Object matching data

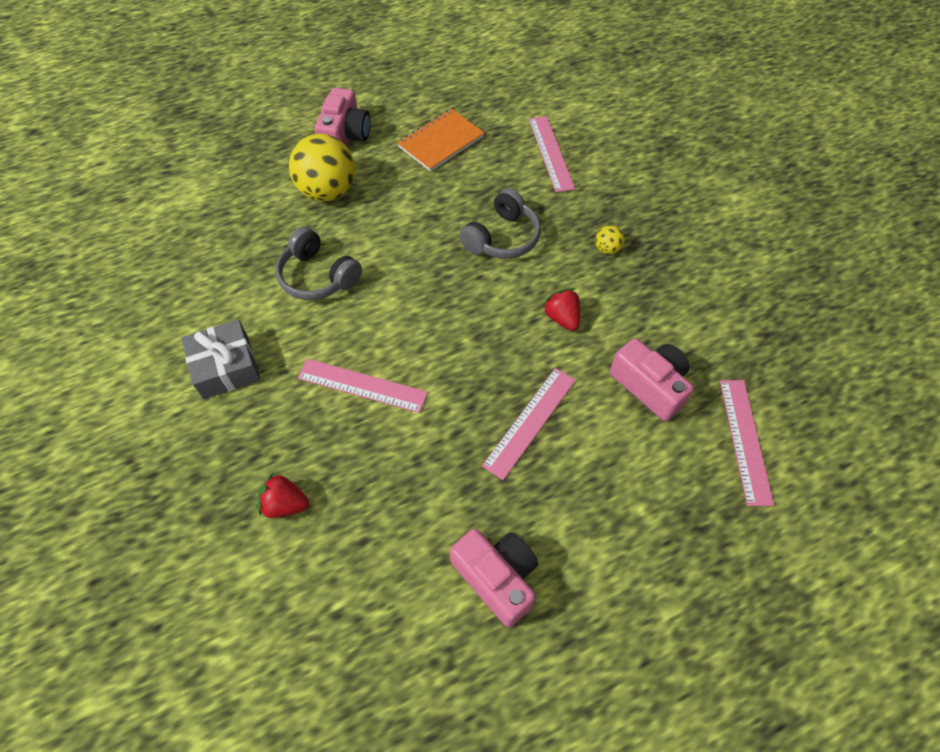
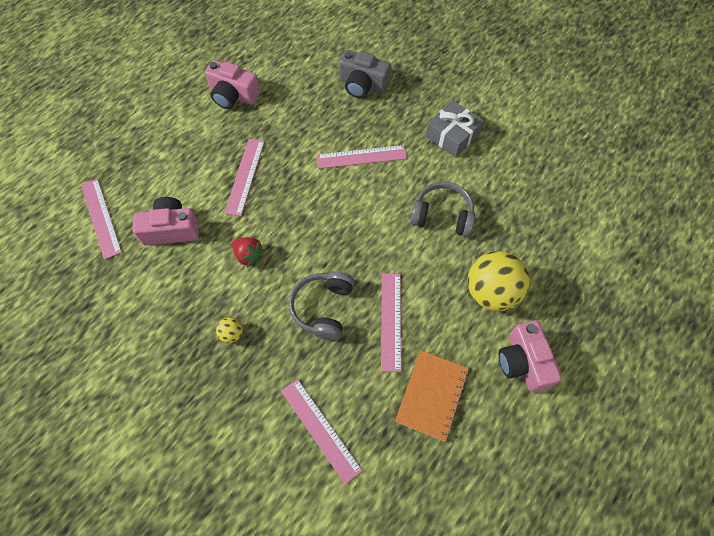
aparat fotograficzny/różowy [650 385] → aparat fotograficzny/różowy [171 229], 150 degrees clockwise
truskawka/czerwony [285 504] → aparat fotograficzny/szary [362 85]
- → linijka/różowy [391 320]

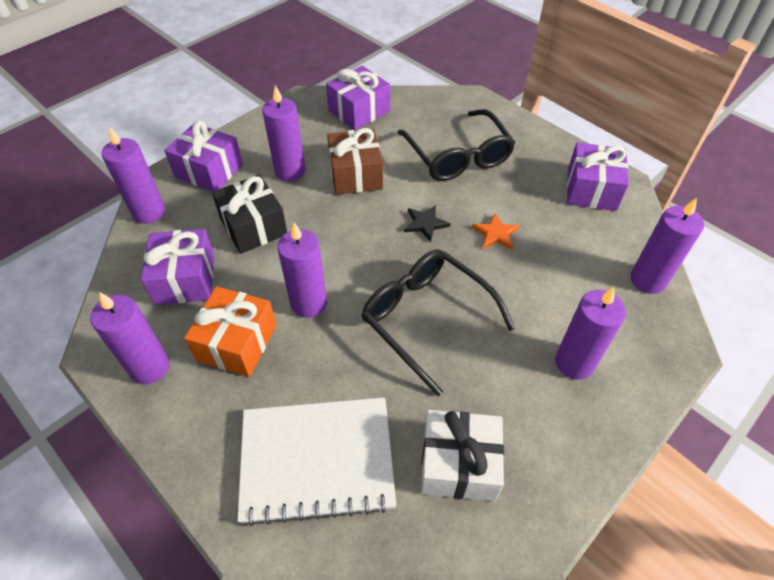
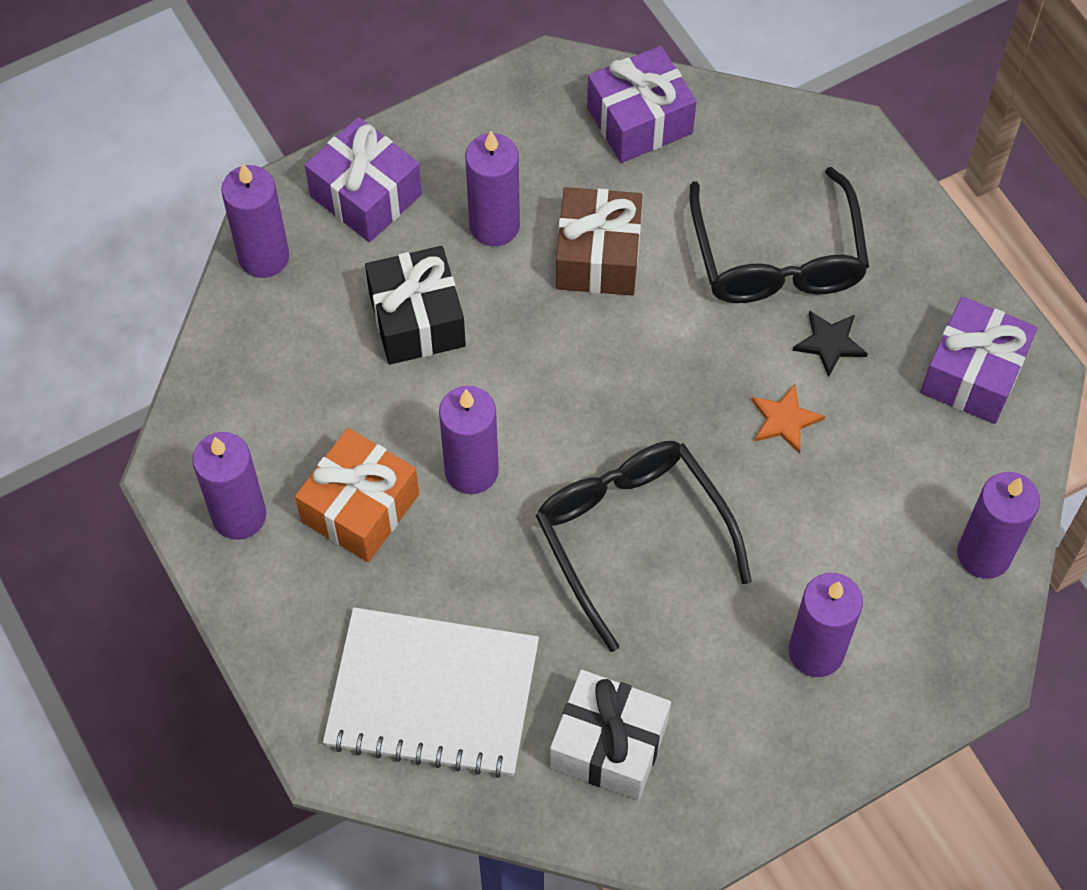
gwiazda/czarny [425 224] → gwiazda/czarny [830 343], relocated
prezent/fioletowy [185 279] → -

▸ Problem description
Without changing a word, transcribe all of the data and omit its images.

▸ Exercise solution
aparat fotograficzny/różowy [650 385] → aparat fotograficzny/różowy [171 229], 150 degrees clockwise
truskawka/czerwony [285 504] → aparat fotograficzny/szary [362 85]
- → linijka/różowy [391 320]

gwiazda/czarny [425 224] → gwiazda/czarny [830 343], relocated
prezent/fioletowy [185 279] → -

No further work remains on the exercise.